## Required work:
Without the images, output each record below as it stands.

(Stored dataset items)
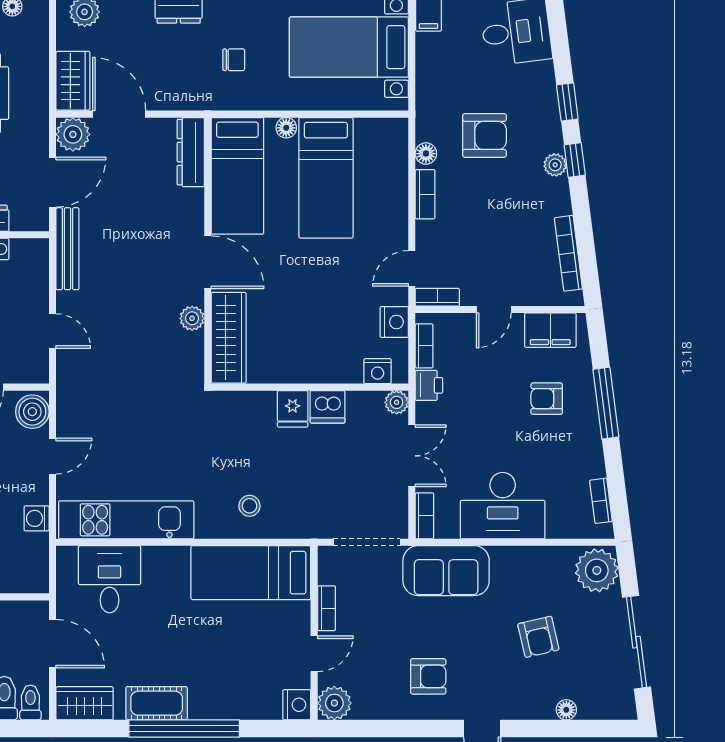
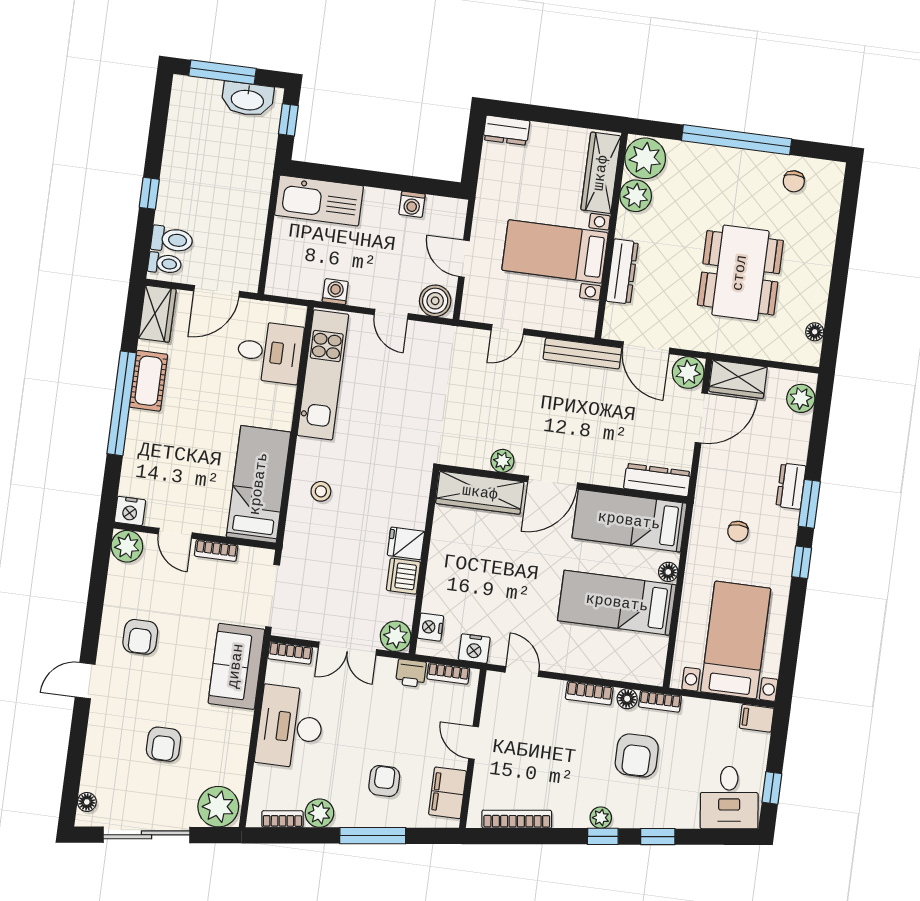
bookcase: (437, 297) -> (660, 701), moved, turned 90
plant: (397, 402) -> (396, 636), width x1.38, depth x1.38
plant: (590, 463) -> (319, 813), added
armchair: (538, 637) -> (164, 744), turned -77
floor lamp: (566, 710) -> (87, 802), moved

## Response to the exercise:
bookcase: (437, 297) -> (660, 701), moved, turned 90
plant: (397, 402) -> (396, 636), width x1.38, depth x1.38
plant: (590, 463) -> (319, 813), added
armchair: (538, 637) -> (164, 744), turned -77
floor lamp: (566, 710) -> (87, 802), moved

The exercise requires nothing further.